* EXERCISE PROMPT:
The expected result is the full set of records, copied precisely, with images dropped.

* DATA TO USE:

Start of Block

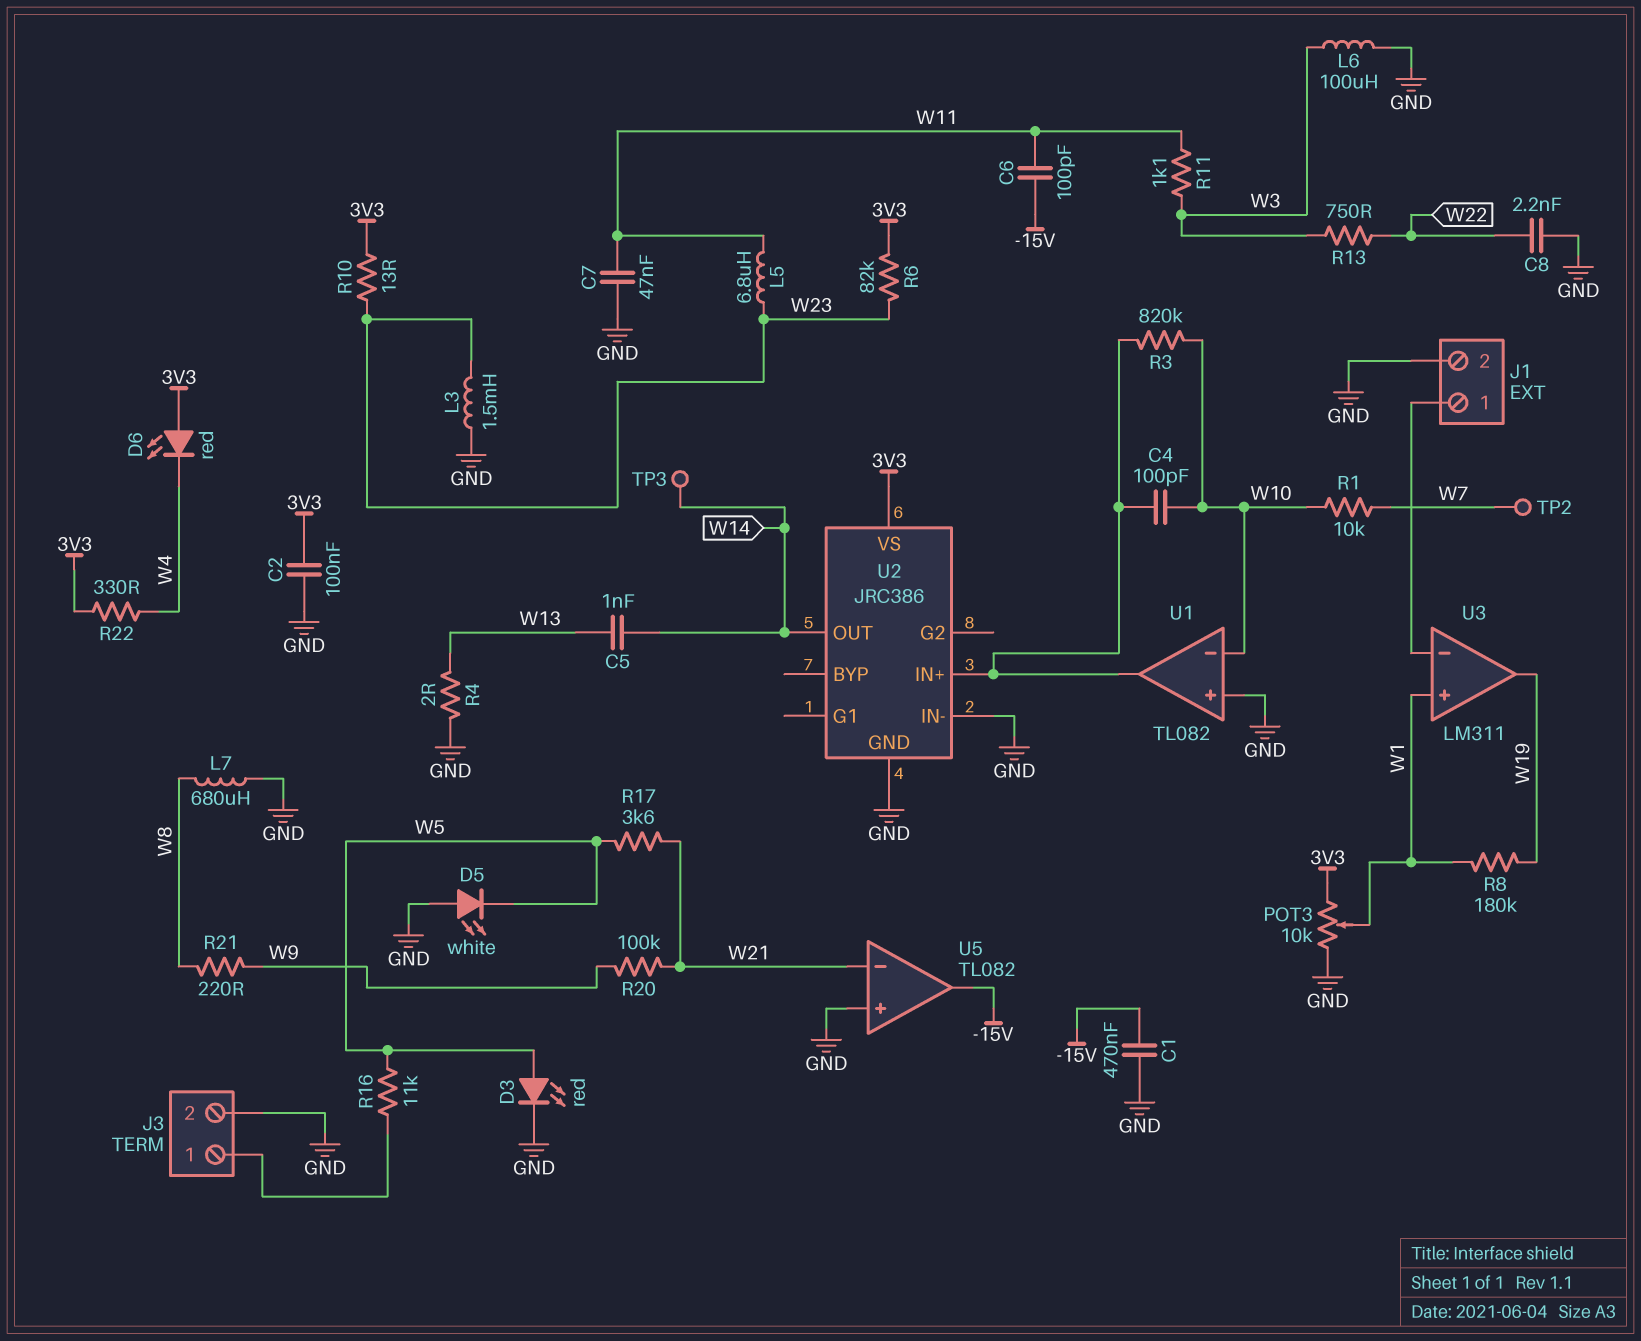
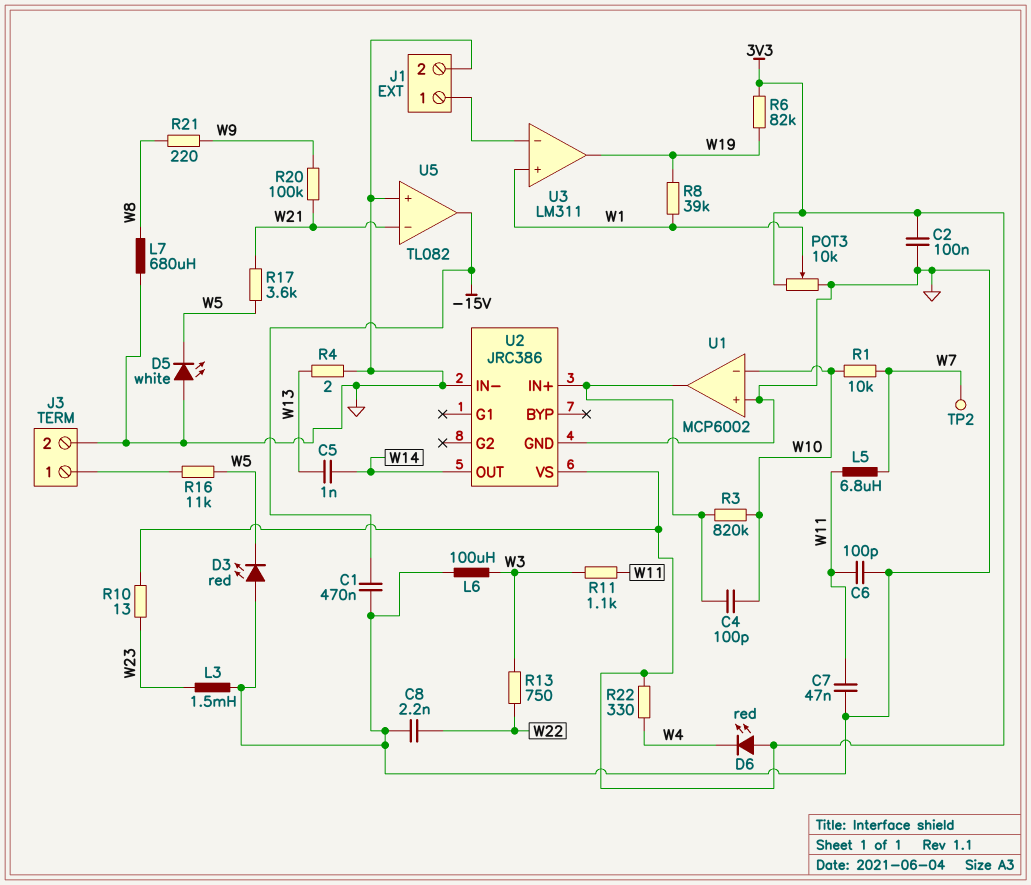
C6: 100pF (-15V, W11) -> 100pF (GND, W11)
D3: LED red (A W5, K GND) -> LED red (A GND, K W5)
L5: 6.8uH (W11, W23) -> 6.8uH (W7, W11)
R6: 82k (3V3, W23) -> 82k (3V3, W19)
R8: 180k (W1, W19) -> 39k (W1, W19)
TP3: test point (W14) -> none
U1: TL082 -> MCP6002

End of Block

* EXERCISE OUTPUT:
C6: 100pF (-15V, W11) -> 100pF (GND, W11)
D3: LED red (A W5, K GND) -> LED red (A GND, K W5)
L5: 6.8uH (W11, W23) -> 6.8uH (W7, W11)
R6: 82k (3V3, W23) -> 82k (3V3, W19)
R8: 180k (W1, W19) -> 39k (W1, W19)
TP3: test point (W14) -> none
U1: TL082 -> MCP6002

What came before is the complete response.